* _WHAT YOU WILL DO_
Every record here needs to be retyped exactly.

* _DATA PROVIDED_

........

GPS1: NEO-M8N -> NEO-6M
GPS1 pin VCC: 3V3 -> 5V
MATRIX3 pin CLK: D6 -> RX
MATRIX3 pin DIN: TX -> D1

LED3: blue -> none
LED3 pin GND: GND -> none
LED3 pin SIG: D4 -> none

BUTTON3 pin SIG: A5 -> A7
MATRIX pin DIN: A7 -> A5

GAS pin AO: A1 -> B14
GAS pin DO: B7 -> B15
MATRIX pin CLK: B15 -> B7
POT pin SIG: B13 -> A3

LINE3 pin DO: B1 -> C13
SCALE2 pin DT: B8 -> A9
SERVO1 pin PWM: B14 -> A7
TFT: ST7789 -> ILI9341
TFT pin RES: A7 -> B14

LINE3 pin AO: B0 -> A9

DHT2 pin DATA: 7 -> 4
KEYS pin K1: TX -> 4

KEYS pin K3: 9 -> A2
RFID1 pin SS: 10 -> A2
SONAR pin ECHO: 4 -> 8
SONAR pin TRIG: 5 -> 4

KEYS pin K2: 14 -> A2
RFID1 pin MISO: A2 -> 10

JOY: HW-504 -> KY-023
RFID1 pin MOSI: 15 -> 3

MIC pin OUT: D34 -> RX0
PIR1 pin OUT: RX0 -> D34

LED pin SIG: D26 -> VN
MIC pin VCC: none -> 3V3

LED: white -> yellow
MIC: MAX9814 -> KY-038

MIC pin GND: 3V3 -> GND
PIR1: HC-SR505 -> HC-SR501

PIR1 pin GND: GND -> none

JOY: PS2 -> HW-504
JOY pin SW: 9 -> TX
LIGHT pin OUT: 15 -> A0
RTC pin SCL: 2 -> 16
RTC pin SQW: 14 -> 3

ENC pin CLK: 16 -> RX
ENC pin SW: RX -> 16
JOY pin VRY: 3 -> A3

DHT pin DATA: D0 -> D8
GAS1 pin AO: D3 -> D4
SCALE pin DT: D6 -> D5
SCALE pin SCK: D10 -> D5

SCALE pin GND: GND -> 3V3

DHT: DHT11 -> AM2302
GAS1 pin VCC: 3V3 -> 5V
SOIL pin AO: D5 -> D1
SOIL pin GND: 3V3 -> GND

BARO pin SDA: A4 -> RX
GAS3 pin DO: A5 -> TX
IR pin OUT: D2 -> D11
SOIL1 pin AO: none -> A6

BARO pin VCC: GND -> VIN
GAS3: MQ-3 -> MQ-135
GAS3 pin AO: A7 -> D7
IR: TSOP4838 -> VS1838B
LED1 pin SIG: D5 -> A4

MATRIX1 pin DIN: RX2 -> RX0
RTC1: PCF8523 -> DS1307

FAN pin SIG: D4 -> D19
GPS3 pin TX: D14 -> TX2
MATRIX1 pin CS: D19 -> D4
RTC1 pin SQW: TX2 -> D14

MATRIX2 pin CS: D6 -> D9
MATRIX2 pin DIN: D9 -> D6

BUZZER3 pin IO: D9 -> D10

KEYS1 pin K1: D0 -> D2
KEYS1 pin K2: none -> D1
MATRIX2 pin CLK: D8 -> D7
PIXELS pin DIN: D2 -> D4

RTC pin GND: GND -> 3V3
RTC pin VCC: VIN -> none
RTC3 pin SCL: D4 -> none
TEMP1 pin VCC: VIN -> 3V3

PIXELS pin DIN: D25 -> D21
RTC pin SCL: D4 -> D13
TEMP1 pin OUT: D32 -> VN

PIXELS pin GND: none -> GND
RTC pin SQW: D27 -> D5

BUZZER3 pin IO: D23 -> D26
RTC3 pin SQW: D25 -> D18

........

* _COMPLETED TASK_
GPS1: NEO-M8N -> NEO-6M
GPS1 pin VCC: 3V3 -> 5V
MATRIX3 pin CLK: D6 -> RX
MATRIX3 pin DIN: TX -> D1

LED3: blue -> none
LED3 pin GND: GND -> none
LED3 pin SIG: D4 -> none

BUTTON3 pin SIG: A5 -> A7
MATRIX pin DIN: A7 -> A5

GAS pin AO: A1 -> B14
GAS pin DO: B7 -> B15
MATRIX pin CLK: B15 -> B7
POT pin SIG: B13 -> A3

LINE3 pin DO: B1 -> C13
SCALE2 pin DT: B8 -> A9
SERVO1 pin PWM: B14 -> A7
TFT: ST7789 -> ILI9341
TFT pin RES: A7 -> B14

LINE3 pin AO: B0 -> A9

DHT2 pin DATA: 7 -> 4
KEYS pin K1: TX -> 4

KEYS pin K3: 9 -> A2
RFID1 pin SS: 10 -> A2
SONAR pin ECHO: 4 -> 8
SONAR pin TRIG: 5 -> 4

KEYS pin K2: 14 -> A2
RFID1 pin MISO: A2 -> 10

JOY: HW-504 -> KY-023
RFID1 pin MOSI: 15 -> 3

MIC pin OUT: D34 -> RX0
PIR1 pin OUT: RX0 -> D34

LED pin SIG: D26 -> VN
MIC pin VCC: none -> 3V3

LED: white -> yellow
MIC: MAX9814 -> KY-038

MIC pin GND: 3V3 -> GND
PIR1: HC-SR505 -> HC-SR501

PIR1 pin GND: GND -> none

JOY: PS2 -> HW-504
JOY pin SW: 9 -> TX
LIGHT pin OUT: 15 -> A0
RTC pin SCL: 2 -> 16
RTC pin SQW: 14 -> 3

ENC pin CLK: 16 -> RX
ENC pin SW: RX -> 16
JOY pin VRY: 3 -> A3

DHT pin DATA: D0 -> D8
GAS1 pin AO: D3 -> D4
SCALE pin DT: D6 -> D5
SCALE pin SCK: D10 -> D5

SCALE pin GND: GND -> 3V3

DHT: DHT11 -> AM2302
GAS1 pin VCC: 3V3 -> 5V
SOIL pin AO: D5 -> D1
SOIL pin GND: 3V3 -> GND

BARO pin SDA: A4 -> RX
GAS3 pin DO: A5 -> TX
IR pin OUT: D2 -> D11
SOIL1 pin AO: none -> A6

BARO pin VCC: GND -> VIN
GAS3: MQ-3 -> MQ-135
GAS3 pin AO: A7 -> D7
IR: TSOP4838 -> VS1838B
LED1 pin SIG: D5 -> A4

MATRIX1 pin DIN: RX2 -> RX0
RTC1: PCF8523 -> DS1307

FAN pin SIG: D4 -> D19
GPS3 pin TX: D14 -> TX2
MATRIX1 pin CS: D19 -> D4
RTC1 pin SQW: TX2 -> D14

MATRIX2 pin CS: D6 -> D9
MATRIX2 pin DIN: D9 -> D6

BUZZER3 pin IO: D9 -> D10

KEYS1 pin K1: D0 -> D2
KEYS1 pin K2: none -> D1
MATRIX2 pin CLK: D8 -> D7
PIXELS pin DIN: D2 -> D4

RTC pin GND: GND -> 3V3
RTC pin VCC: VIN -> none
RTC3 pin SCL: D4 -> none
TEMP1 pin VCC: VIN -> 3V3

PIXELS pin DIN: D25 -> D21
RTC pin SCL: D4 -> D13
TEMP1 pin OUT: D32 -> VN

PIXELS pin GND: none -> GND
RTC pin SQW: D27 -> D5

BUZZER3 pin IO: D23 -> D26
RTC3 pin SQW: D25 -> D18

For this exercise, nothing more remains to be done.